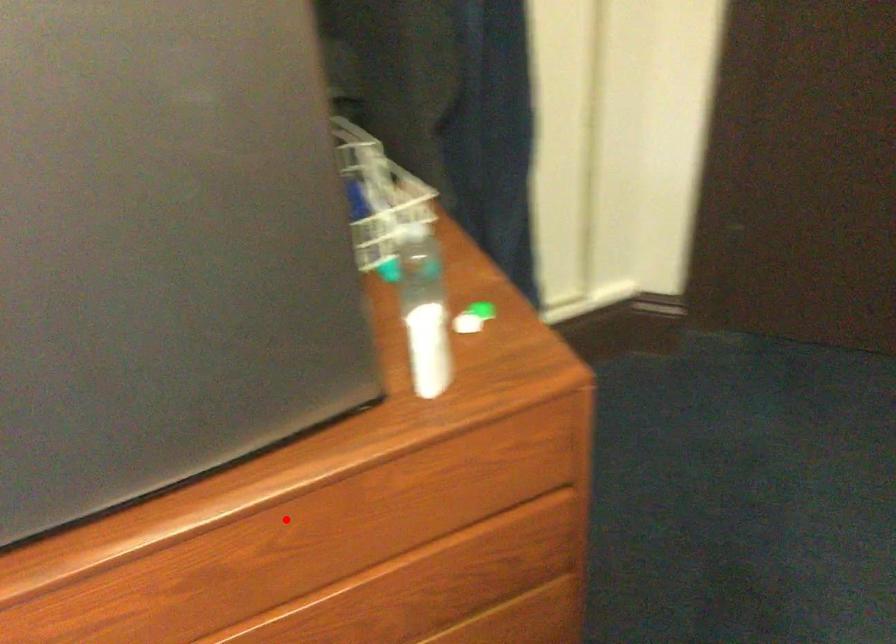
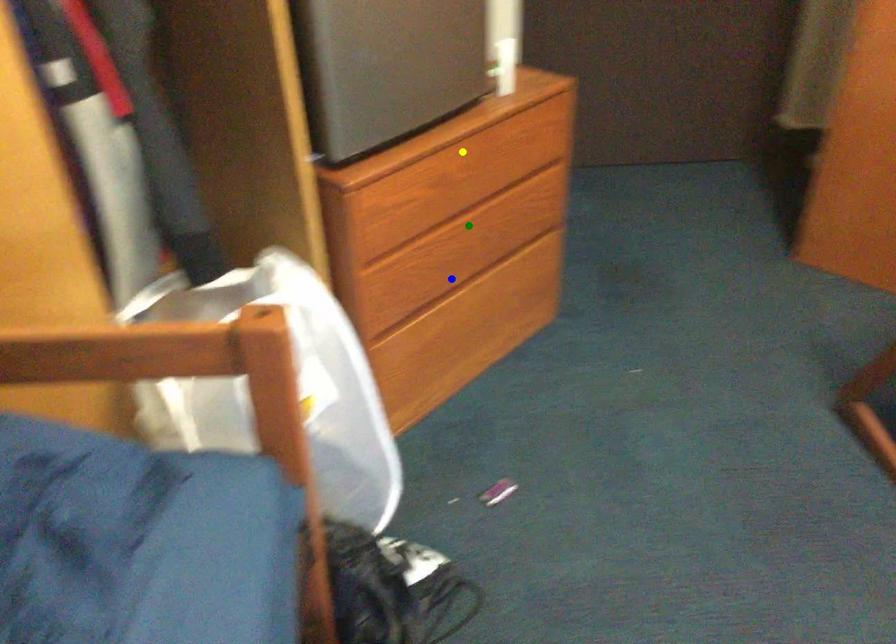
Question: I am providing you with two images of the same scene from different viewpoints. A red point is marked on the first image. You are given multiple points on the second image. Can you choose the point in image 2 that corresponds to the point in image 1?

Choices:
 (A) green point
 (B) yellow point
 (C) blue point

Answer: (B)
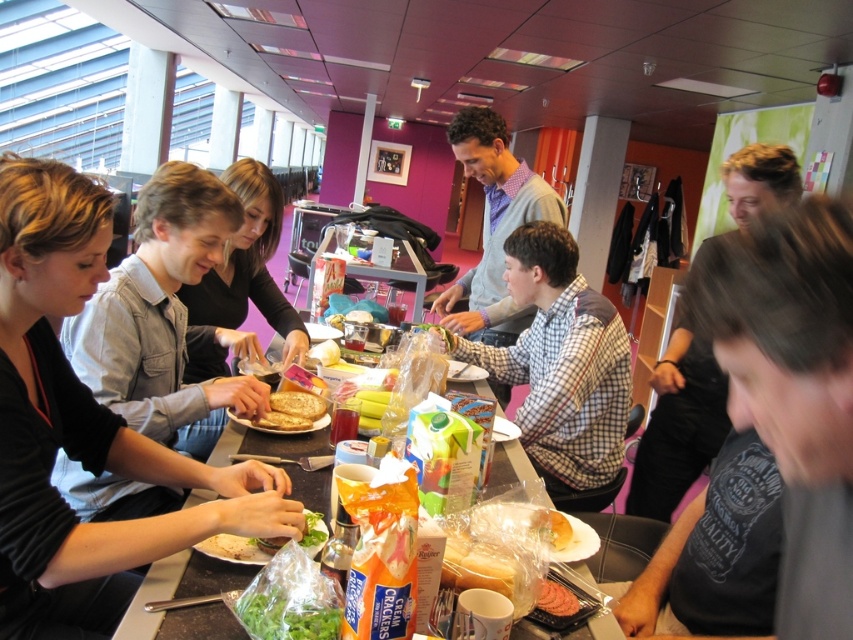
Can you confirm if white bread at center is positioned to the left of yellow crumbly cheese at center?

Yes, white bread at center is to the left of yellow crumbly cheese at center.

Does point (287, 422) come farther from viewer compared to point (552, 544)?

That is True.

This screenshot has height=640, width=853. Find the location of `white bread at center`. white bread at center is located at coordinates click(x=282, y=420).

Locate an element on the screen. This screenshot has width=853, height=640. white bread at center is located at coordinates coord(282,420).

Which is behind, point (317, 516) or point (555, 532)?

The point (555, 532) is behind.

Can you confirm if green leafy salad at center is positioned to the right of yellow crumbly cheese at center?

In fact, green leafy salad at center is to the left of yellow crumbly cheese at center.

Between point (299, 540) and point (552, 536), which one is positioned behind?

Positioned behind is point (552, 536).

Identify the location of green leafy salad at center. (312, 531).

Can you confirm if black cotton shirt at right is thinner than gray sweater at center?

Indeed, black cotton shirt at right has a lesser width compared to gray sweater at center.

Does black cotton shirt at right have a smaller size compared to gray sweater at center?

Yes, black cotton shirt at right is smaller than gray sweater at center.

Is point (752, 308) farther from camera compared to point (480, 288)?

No, (752, 308) is in front of (480, 288).

Identify the location of black cotton shirt at right. The width and height of the screenshot is (853, 640). (792, 387).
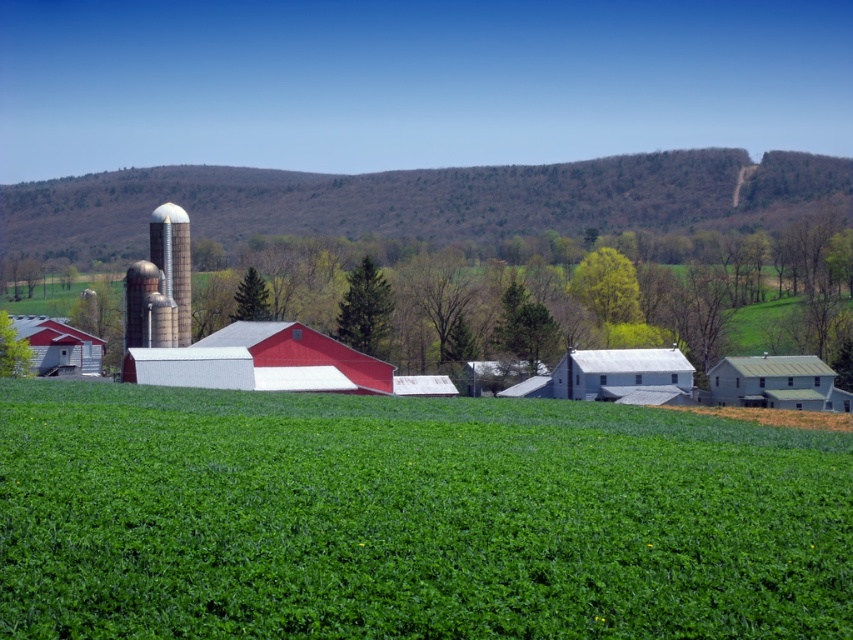
Question: Which object is positioned farthest from the matte red barn at left?

Choices:
 (A) green metal barn at right
 (B) silvery metallic silo at center-left
 (C) green textured hillside at upper center
 (D) white matte barn at center

Answer: (C)

Question: Can you confirm if green metal barn at right is thinner than matte red barn at left?

Choices:
 (A) yes
 (B) no

Answer: (A)

Question: Which point is closer to the camera taking this photo?

Choices:
 (A) (62, 353)
 (B) (556, 376)

Answer: (B)

Question: Is green grassy field at center bigger than green metal barn at right?

Choices:
 (A) no
 (B) yes

Answer: (B)

Question: Considering the real-world distances, which object is closest to the matte red barn at left?

Choices:
 (A) matte white barn at center
 (B) green grassy field at center

Answer: (A)

Question: Is green grassy field at center smaller than matte red barn at left?

Choices:
 (A) yes
 (B) no

Answer: (A)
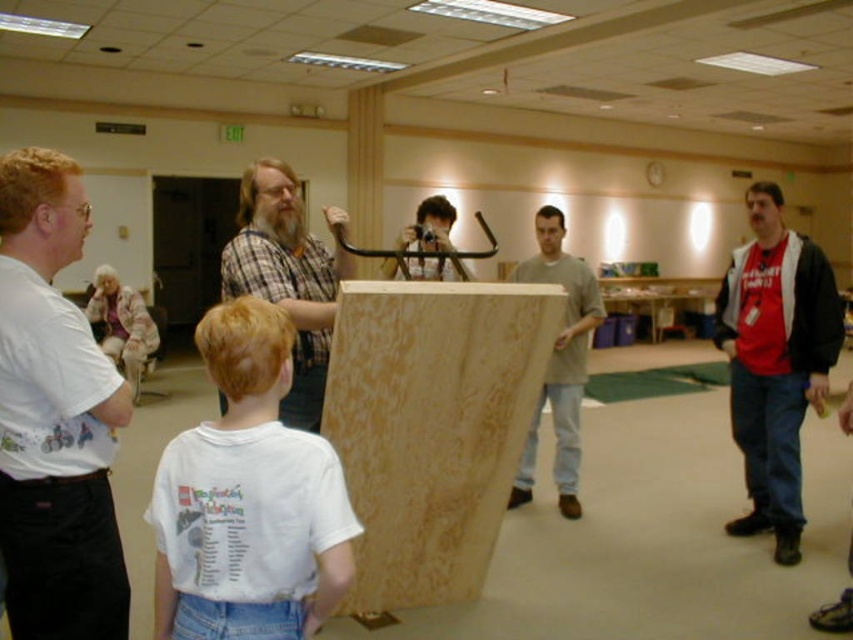
This screenshot has height=640, width=853. Identify the location of birch plywood at center. (432, 426).

Is point (548, 310) positioned before point (529, 465)?

That is True.

Is point (473, 529) closer to viewer compared to point (515, 275)?

Yes, point (473, 529) is in front of point (515, 275).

▬▬▬

| Goal of the exercise |
Copy every row above word for word, leaving out the pictures.

| Response to the exercise |
Question: I am providing you with two images of the same scene from different viewpoints. A red point is marked on the first image. You are given multiple points on the second image. Can you choose the point in image 2 that corresponds to the point in image 1?

Choices:
 (A) green point
 (B) yellow point
 (C) blue point

Answer: (B)
Can you confirm if white bread at center is positioned to the left of yellow crumbly cheese at center?

Yes, white bread at center is to the left of yellow crumbly cheese at center.

Does point (287, 422) come farther from viewer compared to point (552, 544)?

That is True.

This screenshot has height=640, width=853. Find the location of `white bread at center`. white bread at center is located at coordinates click(x=282, y=420).

Locate an element on the screen. This screenshot has width=853, height=640. white bread at center is located at coordinates coord(282,420).

Which is behind, point (317, 516) or point (555, 532)?

The point (555, 532) is behind.

Can you confirm if green leafy salad at center is positioned to the right of yellow crumbly cheese at center?

In fact, green leafy salad at center is to the left of yellow crumbly cheese at center.

Between point (299, 540) and point (552, 536), which one is positioned behind?

Positioned behind is point (552, 536).

Identify the location of green leafy salad at center. (312, 531).

Can you confirm if black cotton shirt at right is thinner than gray sweater at center?

Indeed, black cotton shirt at right has a lesser width compared to gray sweater at center.

Does black cotton shirt at right have a smaller size compared to gray sweater at center?

Yes, black cotton shirt at right is smaller than gray sweater at center.

Is point (752, 308) farther from camera compared to point (480, 288)?

No, (752, 308) is in front of (480, 288).

Identify the location of black cotton shirt at right. The width and height of the screenshot is (853, 640). (792, 387).
Question: Which object is positioned farthest from the matte red barn at left?

Choices:
 (A) green metal barn at right
 (B) silvery metallic silo at center-left
 (C) green textured hillside at upper center
 (D) white matte barn at center

Answer: (C)

Question: Can you confirm if green metal barn at right is thinner than matte red barn at left?

Choices:
 (A) yes
 (B) no

Answer: (A)

Question: Which point is closer to the camera taking this photo?

Choices:
 (A) (62, 353)
 (B) (556, 376)

Answer: (B)

Question: Is green grassy field at center bigger than green metal barn at right?

Choices:
 (A) no
 (B) yes

Answer: (B)

Question: Considering the real-world distances, which object is closest to the matte red barn at left?

Choices:
 (A) matte white barn at center
 (B) green grassy field at center

Answer: (A)

Question: Is green grassy field at center smaller than matte red barn at left?

Choices:
 (A) yes
 (B) no

Answer: (A)
This screenshot has height=640, width=853. Identify the location of birch plywood at center. (432, 426).

Is point (548, 310) positioned before point (529, 465)?

That is True.

Is point (473, 529) closer to viewer compared to point (515, 275)?

Yes, point (473, 529) is in front of point (515, 275).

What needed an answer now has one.